### WHAT NEEDS TO BE DONE
Beginning at the line with "in_second: [519, 276]", please repeat each line exactly through the end of the records below, including that first line and the last, but no pictures.

### MATERIAL TO PROCESS
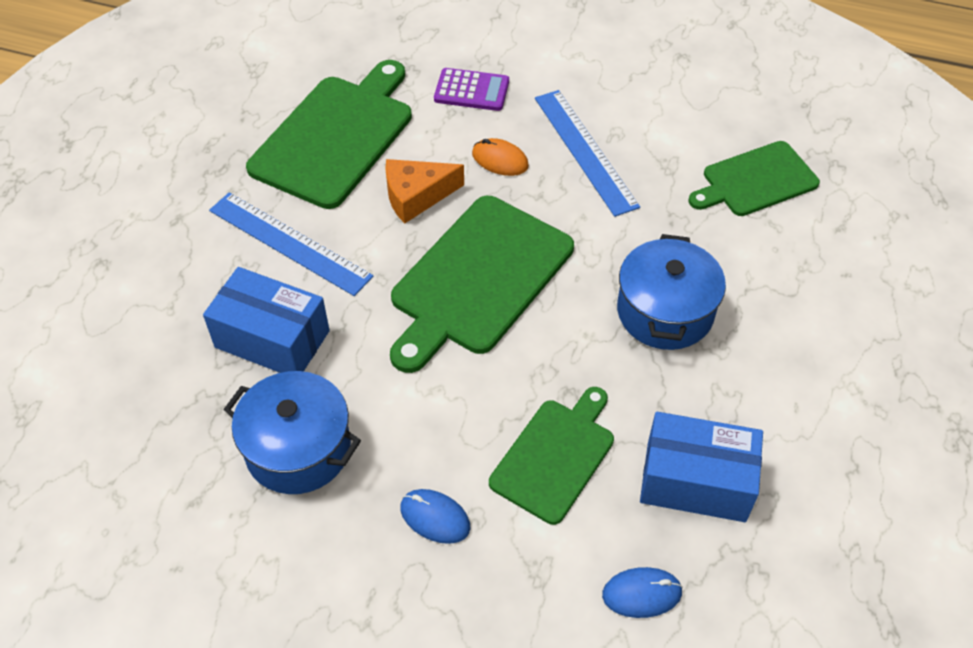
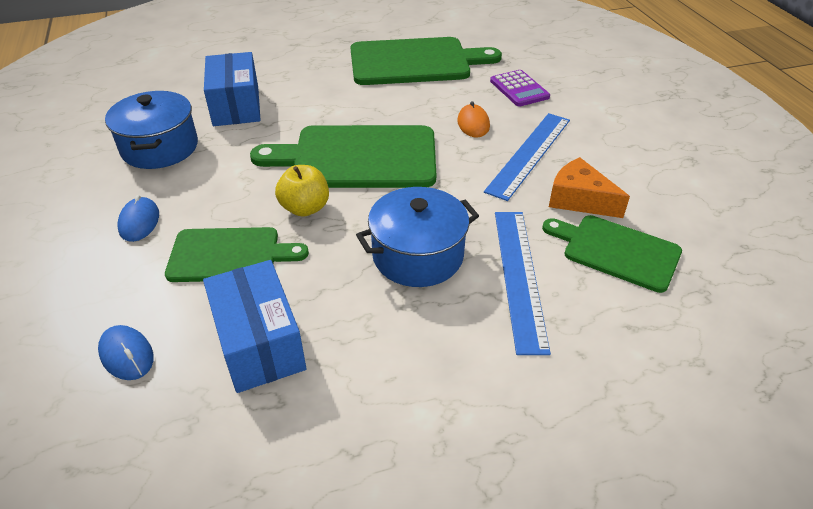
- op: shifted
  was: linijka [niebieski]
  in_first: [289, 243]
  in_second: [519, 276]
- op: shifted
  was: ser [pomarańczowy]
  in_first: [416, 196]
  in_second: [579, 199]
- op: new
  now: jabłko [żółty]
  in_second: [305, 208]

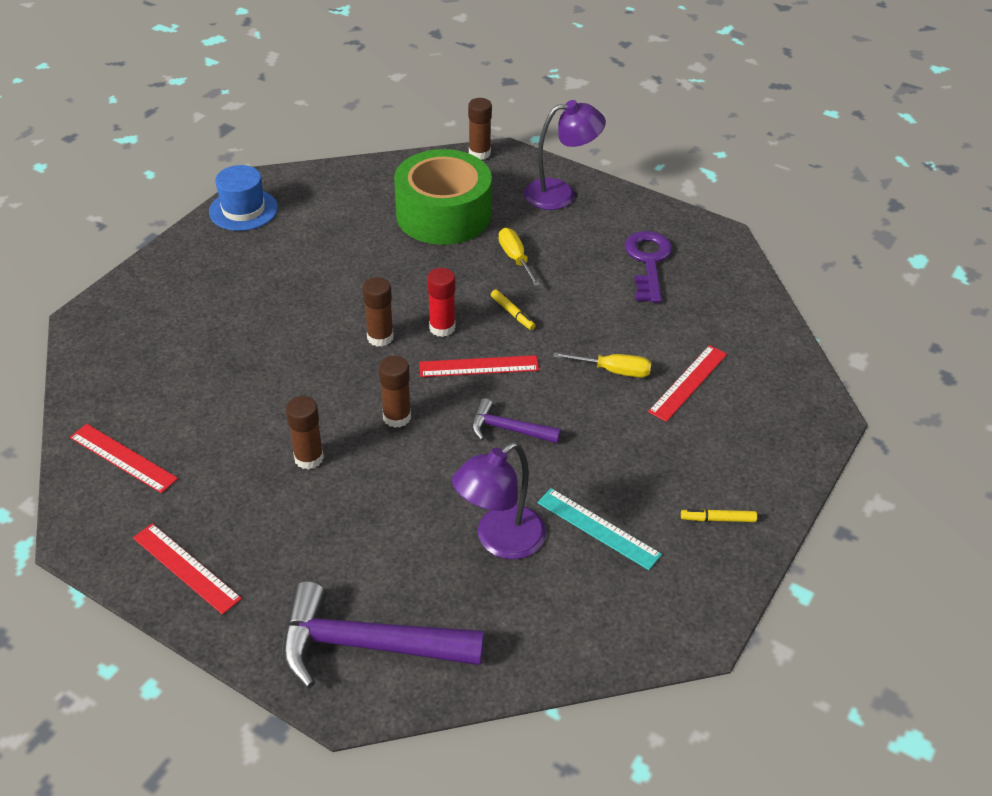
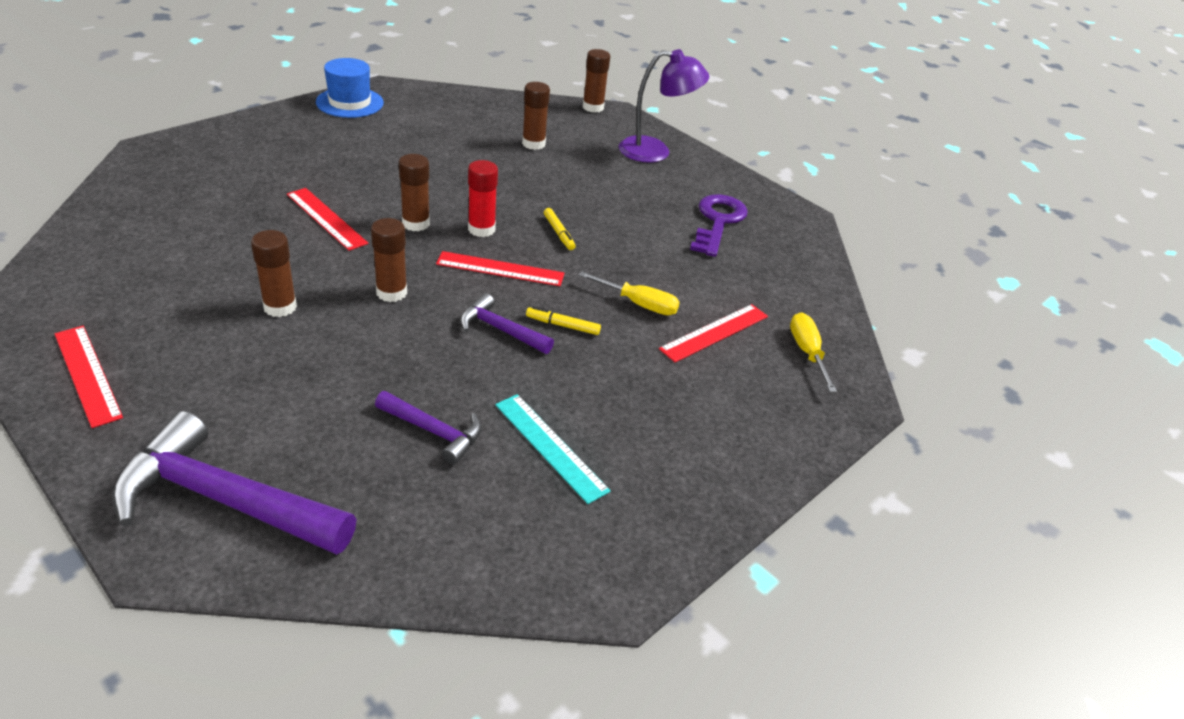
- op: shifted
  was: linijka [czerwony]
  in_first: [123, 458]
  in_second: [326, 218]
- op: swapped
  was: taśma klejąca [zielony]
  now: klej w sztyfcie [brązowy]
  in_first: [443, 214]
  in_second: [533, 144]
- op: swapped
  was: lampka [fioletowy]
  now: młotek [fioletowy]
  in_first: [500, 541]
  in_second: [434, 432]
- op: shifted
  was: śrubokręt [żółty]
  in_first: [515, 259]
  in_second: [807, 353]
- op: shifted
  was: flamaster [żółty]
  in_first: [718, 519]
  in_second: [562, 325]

### SOLUTION TO THE EXERCISE
  in_second: [519, 276]
- op: shifted
  was: ser [pomarańczowy]
  in_first: [416, 196]
  in_second: [579, 199]
- op: new
  now: jabłko [żółty]
  in_second: [305, 208]

- op: shifted
  was: linijka [czerwony]
  in_first: [123, 458]
  in_second: [326, 218]
- op: swapped
  was: taśma klejąca [zielony]
  now: klej w sztyfcie [brązowy]
  in_first: [443, 214]
  in_second: [533, 144]
- op: swapped
  was: lampka [fioletowy]
  now: młotek [fioletowy]
  in_first: [500, 541]
  in_second: [434, 432]
- op: shifted
  was: śrubokręt [żółty]
  in_first: [515, 259]
  in_second: [807, 353]
- op: shifted
  was: flamaster [żółty]
  in_first: [718, 519]
  in_second: [562, 325]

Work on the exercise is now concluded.